*Given exercise*
In the records from the line containing "purple cross: rotated 18 degrees clockwise" through the end of the records, inclusive, change "left" to "right" and give those lines again with nothing else altered. Leave the pictures out of your answer.

*Supplied records*

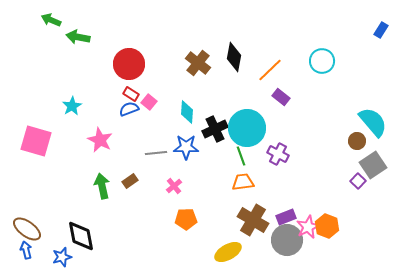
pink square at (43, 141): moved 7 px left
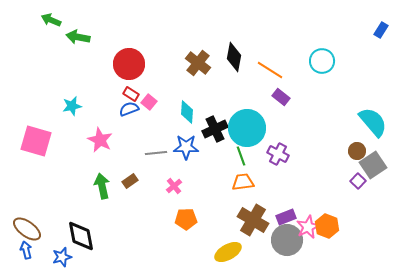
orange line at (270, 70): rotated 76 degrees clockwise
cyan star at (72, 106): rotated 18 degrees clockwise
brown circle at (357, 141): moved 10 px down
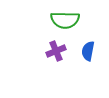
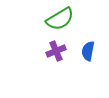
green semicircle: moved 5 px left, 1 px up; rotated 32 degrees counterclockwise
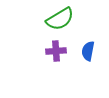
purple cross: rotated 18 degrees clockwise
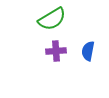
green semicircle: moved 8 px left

*The solution*
purple cross: rotated 18 degrees clockwise
green semicircle: moved 8 px right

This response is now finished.